§ **Task goal**
Copy the lines below without any changes.

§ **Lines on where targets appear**
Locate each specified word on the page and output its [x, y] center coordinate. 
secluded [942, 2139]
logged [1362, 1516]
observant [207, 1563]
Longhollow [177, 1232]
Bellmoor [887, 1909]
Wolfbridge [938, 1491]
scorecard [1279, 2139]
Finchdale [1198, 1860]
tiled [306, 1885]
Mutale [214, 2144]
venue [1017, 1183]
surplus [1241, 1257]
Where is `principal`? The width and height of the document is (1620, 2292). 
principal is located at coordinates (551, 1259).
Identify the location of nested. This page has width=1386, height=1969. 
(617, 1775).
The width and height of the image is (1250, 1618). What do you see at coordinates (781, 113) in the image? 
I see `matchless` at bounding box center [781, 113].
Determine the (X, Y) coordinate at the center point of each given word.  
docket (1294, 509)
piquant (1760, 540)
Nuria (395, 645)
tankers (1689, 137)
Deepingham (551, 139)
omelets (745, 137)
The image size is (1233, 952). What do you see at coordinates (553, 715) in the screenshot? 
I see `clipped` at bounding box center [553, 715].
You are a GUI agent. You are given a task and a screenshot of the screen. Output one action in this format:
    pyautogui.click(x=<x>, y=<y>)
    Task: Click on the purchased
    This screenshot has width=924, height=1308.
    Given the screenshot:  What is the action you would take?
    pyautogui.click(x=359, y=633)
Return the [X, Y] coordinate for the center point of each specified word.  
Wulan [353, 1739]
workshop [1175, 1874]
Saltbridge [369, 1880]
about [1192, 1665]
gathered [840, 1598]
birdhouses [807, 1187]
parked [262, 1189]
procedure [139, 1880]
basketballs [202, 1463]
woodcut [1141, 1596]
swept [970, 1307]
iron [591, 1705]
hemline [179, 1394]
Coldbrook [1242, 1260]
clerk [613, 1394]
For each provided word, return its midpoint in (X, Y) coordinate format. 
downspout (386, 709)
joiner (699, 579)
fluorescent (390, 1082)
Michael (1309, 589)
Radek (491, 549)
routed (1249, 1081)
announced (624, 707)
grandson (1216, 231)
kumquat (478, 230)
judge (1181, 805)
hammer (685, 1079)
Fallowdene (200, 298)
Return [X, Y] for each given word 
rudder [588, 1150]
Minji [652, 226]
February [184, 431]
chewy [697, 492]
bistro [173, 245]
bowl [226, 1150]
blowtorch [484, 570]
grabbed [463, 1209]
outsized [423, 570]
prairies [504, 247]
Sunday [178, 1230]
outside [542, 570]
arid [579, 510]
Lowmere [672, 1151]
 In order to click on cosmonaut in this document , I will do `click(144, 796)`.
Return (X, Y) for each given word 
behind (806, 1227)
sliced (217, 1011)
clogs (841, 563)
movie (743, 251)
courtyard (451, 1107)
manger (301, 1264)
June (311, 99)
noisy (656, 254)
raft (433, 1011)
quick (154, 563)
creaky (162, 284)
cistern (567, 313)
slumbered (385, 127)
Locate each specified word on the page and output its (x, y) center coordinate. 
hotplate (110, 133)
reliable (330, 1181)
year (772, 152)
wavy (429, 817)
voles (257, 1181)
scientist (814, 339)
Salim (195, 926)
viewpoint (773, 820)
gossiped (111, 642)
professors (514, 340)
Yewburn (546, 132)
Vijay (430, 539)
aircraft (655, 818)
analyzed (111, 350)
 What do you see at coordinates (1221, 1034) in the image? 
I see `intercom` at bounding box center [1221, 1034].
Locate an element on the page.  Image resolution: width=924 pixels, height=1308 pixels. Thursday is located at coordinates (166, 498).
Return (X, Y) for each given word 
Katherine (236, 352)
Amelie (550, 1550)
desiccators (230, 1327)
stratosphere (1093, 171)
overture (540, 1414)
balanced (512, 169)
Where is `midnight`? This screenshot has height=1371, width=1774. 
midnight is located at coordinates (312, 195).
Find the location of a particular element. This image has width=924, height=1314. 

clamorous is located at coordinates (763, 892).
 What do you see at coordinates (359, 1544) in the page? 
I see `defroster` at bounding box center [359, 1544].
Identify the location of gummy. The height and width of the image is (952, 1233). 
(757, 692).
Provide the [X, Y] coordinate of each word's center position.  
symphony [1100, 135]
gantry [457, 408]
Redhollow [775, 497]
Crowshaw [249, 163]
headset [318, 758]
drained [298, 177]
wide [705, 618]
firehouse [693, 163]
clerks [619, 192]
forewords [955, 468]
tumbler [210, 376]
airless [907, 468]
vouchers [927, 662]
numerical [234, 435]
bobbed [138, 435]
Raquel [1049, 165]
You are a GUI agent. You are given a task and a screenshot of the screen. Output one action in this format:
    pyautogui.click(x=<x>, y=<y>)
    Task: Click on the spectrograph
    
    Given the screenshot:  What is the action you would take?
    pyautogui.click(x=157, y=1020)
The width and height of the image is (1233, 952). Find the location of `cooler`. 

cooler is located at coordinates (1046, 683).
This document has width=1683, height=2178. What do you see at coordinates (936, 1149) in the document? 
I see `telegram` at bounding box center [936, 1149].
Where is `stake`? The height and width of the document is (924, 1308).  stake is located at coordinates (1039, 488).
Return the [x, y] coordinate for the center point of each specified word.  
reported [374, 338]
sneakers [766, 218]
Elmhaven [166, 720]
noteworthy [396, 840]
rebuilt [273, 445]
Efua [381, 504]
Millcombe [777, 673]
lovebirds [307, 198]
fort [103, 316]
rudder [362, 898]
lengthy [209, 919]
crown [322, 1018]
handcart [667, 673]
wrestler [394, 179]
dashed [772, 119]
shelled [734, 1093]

§ **Task result**
Locate each specified word on the page and output its [x, y] center coordinate. 
secluded [942, 2139]
logged [1362, 1516]
observant [207, 1563]
Longhollow [177, 1232]
Bellmoor [887, 1909]
Wolfbridge [938, 1491]
scorecard [1279, 2139]
Finchdale [1198, 1860]
tiled [306, 1885]
Mutale [214, 2144]
venue [1017, 1183]
surplus [1241, 1257]
Where is `principal`? The width and height of the document is (1620, 2292). 
principal is located at coordinates (551, 1259).
Identify the location of nested. This page has width=1386, height=1969. 
(617, 1775).
The width and height of the image is (1250, 1618). What do you see at coordinates (781, 113) in the image? 
I see `matchless` at bounding box center [781, 113].
Determine the (X, Y) coordinate at the center point of each given word.  
docket (1294, 509)
piquant (1760, 540)
Nuria (395, 645)
tankers (1689, 137)
Deepingham (551, 139)
omelets (745, 137)
The image size is (1233, 952). What do you see at coordinates (553, 715) in the screenshot? 
I see `clipped` at bounding box center [553, 715].
You are a GUI agent. You are given a task and a screenshot of the screen. Output one action in this format:
    pyautogui.click(x=<x>, y=<y>)
    Task: Click on the purchased
    This screenshot has width=924, height=1308.
    Given the screenshot:  What is the action you would take?
    pyautogui.click(x=359, y=633)
Return the [X, Y] coordinate for the center point of each specified word.  
Wulan [353, 1739]
workshop [1175, 1874]
Saltbridge [369, 1880]
about [1192, 1665]
gathered [840, 1598]
birdhouses [807, 1187]
parked [262, 1189]
procedure [139, 1880]
basketballs [202, 1463]
woodcut [1141, 1596]
swept [970, 1307]
iron [591, 1705]
hemline [179, 1394]
Coldbrook [1242, 1260]
clerk [613, 1394]
For each provided word, return its midpoint in (X, Y) coordinate format. 
downspout (386, 709)
joiner (699, 579)
fluorescent (390, 1082)
Michael (1309, 589)
Radek (491, 549)
routed (1249, 1081)
announced (624, 707)
grandson (1216, 231)
kumquat (478, 230)
judge (1181, 805)
hammer (685, 1079)
Fallowdene (200, 298)
Return [X, Y] for each given word 
rudder [588, 1150]
Minji [652, 226]
February [184, 431]
chewy [697, 492]
bistro [173, 245]
bowl [226, 1150]
blowtorch [484, 570]
grabbed [463, 1209]
outsized [423, 570]
prairies [504, 247]
Sunday [178, 1230]
outside [542, 570]
arid [579, 510]
Lowmere [672, 1151]
 In order to click on cosmonaut in this document , I will do `click(144, 796)`.
Return (X, Y) for each given word 
behind (806, 1227)
sliced (217, 1011)
clogs (841, 563)
movie (743, 251)
courtyard (451, 1107)
manger (301, 1264)
June (311, 99)
noisy (656, 254)
raft (433, 1011)
quick (154, 563)
creaky (162, 284)
cistern (567, 313)
slumbered (385, 127)
Locate each specified word on the page and output its (x, y) center coordinate. 
hotplate (110, 133)
reliable (330, 1181)
year (772, 152)
wavy (429, 817)
voles (257, 1181)
scientist (814, 339)
Salim (195, 926)
viewpoint (773, 820)
gossiped (111, 642)
professors (514, 340)
Yewburn (546, 132)
Vijay (430, 539)
aircraft (655, 818)
analyzed (111, 350)
 What do you see at coordinates (1221, 1034) in the image? 
I see `intercom` at bounding box center [1221, 1034].
Locate an element on the page.  Image resolution: width=924 pixels, height=1308 pixels. Thursday is located at coordinates (166, 498).
Return (X, Y) for each given word 
Katherine (236, 352)
Amelie (550, 1550)
desiccators (230, 1327)
stratosphere (1093, 171)
overture (540, 1414)
balanced (512, 169)
Where is `midnight`? This screenshot has height=1371, width=1774. 
midnight is located at coordinates (312, 195).
Find the location of a particular element. This image has width=924, height=1314. 

clamorous is located at coordinates (763, 892).
 What do you see at coordinates (359, 1544) in the page? 
I see `defroster` at bounding box center [359, 1544].
Identify the location of gummy. The height and width of the image is (952, 1233). 
(757, 692).
Provide the [X, Y] coordinate of each word's center position.  
symphony [1100, 135]
gantry [457, 408]
Redhollow [775, 497]
Crowshaw [249, 163]
headset [318, 758]
drained [298, 177]
wide [705, 618]
firehouse [693, 163]
clerks [619, 192]
forewords [955, 468]
tumbler [210, 376]
airless [907, 468]
vouchers [927, 662]
numerical [234, 435]
bobbed [138, 435]
Raquel [1049, 165]
You are a GUI agent. You are given a task and a screenshot of the screen. Output one action in this format:
    pyautogui.click(x=<x>, y=<y>)
    Task: Click on the spectrograph
    
    Given the screenshot:  What is the action you would take?
    pyautogui.click(x=157, y=1020)
The width and height of the image is (1233, 952). Find the location of `cooler`. 

cooler is located at coordinates (1046, 683).
This document has width=1683, height=2178. What do you see at coordinates (936, 1149) in the document? 
I see `telegram` at bounding box center [936, 1149].
Where is `stake`? The height and width of the document is (924, 1308).  stake is located at coordinates (1039, 488).
Return the [x, y] coordinate for the center point of each specified word.  
reported [374, 338]
sneakers [766, 218]
Elmhaven [166, 720]
noteworthy [396, 840]
rebuilt [273, 445]
Efua [381, 504]
Millcombe [777, 673]
lovebirds [307, 198]
fort [103, 316]
rudder [362, 898]
lengthy [209, 919]
crown [322, 1018]
handcart [667, 673]
wrestler [394, 179]
dashed [772, 119]
shelled [734, 1093]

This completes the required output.